TASK DETAILS:
An exact copy is needed of the lines in the entries below from the line with "camera: 125 degrees right, 15 degrees down" up to and including the line with "none -> orange brush [570,280,759,368]", and of nothing else. Leave the pictures out.

TASK INPUTS:
BEGIN

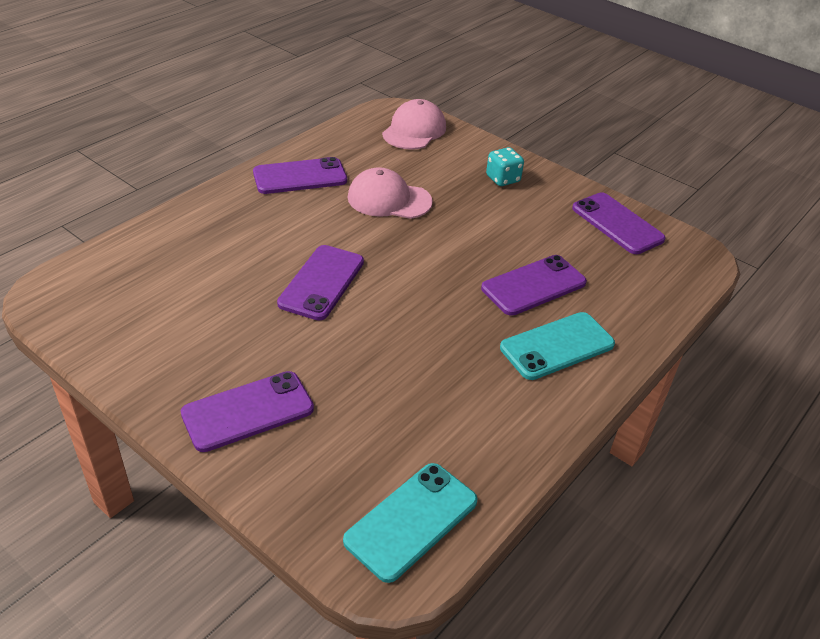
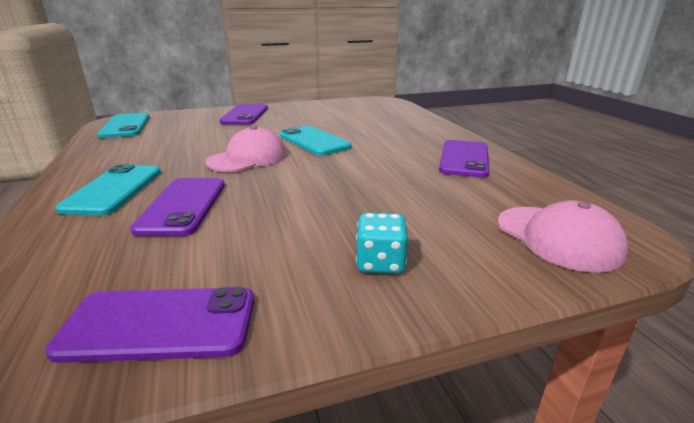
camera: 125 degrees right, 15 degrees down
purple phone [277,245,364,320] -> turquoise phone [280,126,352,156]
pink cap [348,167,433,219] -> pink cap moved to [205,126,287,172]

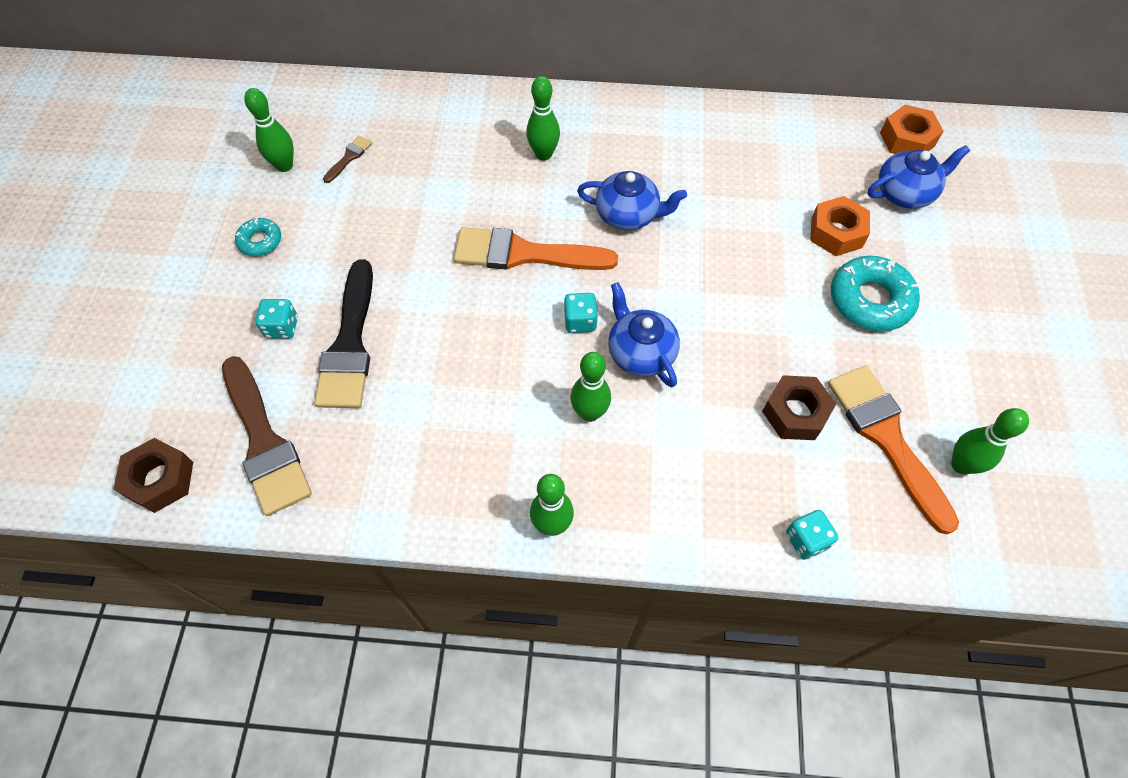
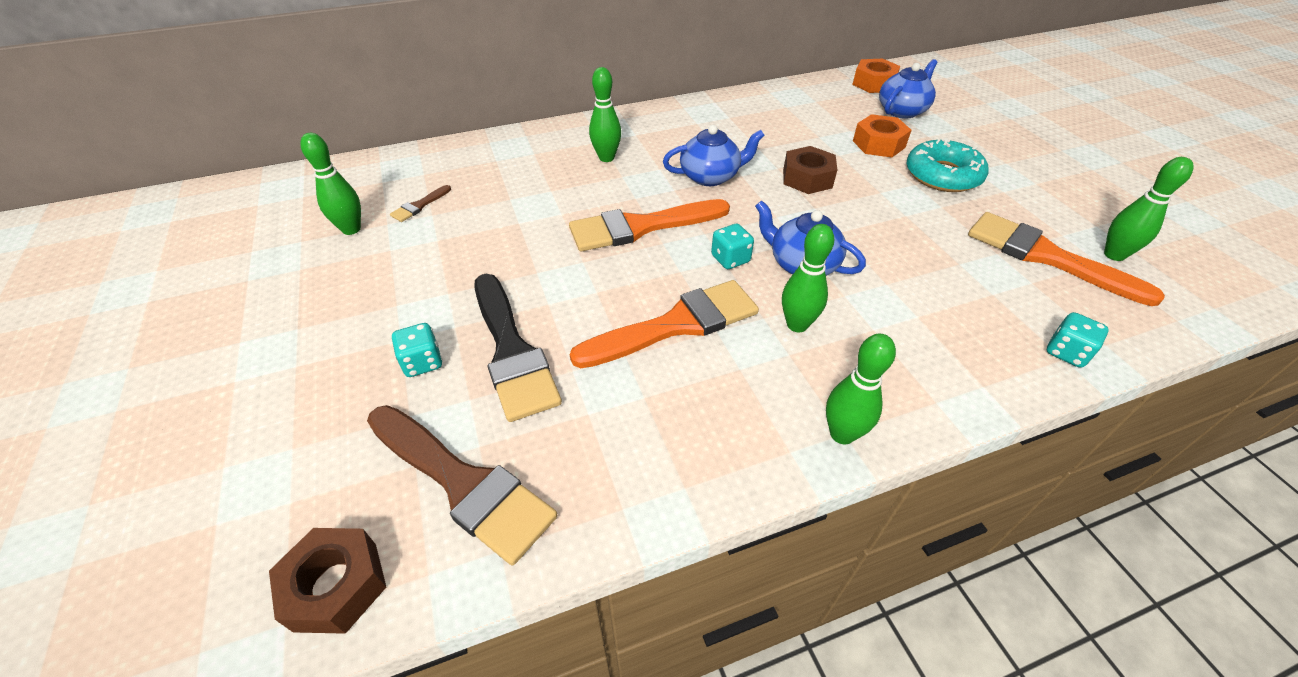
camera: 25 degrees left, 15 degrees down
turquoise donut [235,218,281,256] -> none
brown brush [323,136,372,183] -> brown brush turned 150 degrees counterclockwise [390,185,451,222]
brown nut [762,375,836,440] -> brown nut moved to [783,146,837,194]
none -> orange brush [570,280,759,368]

END
BEGIN

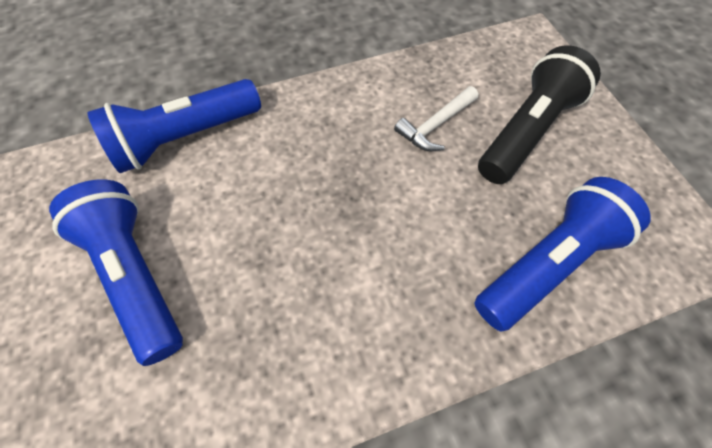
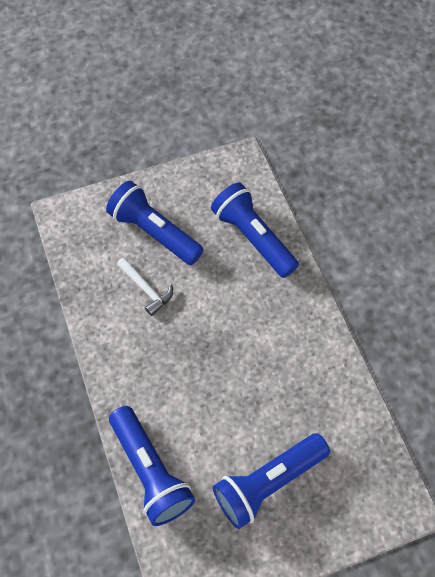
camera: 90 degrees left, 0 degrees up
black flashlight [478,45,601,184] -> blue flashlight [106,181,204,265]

END

FINISHED TASK:
camera: 125 degrees right, 15 degrees down
purple phone [277,245,364,320] -> turquoise phone [280,126,352,156]
pink cap [348,167,433,219] -> pink cap moved to [205,126,287,172]

camera: 25 degrees left, 15 degrees down
turquoise donut [235,218,281,256] -> none
brown brush [323,136,372,183] -> brown brush turned 150 degrees counterclockwise [390,185,451,222]
brown nut [762,375,836,440] -> brown nut moved to [783,146,837,194]
none -> orange brush [570,280,759,368]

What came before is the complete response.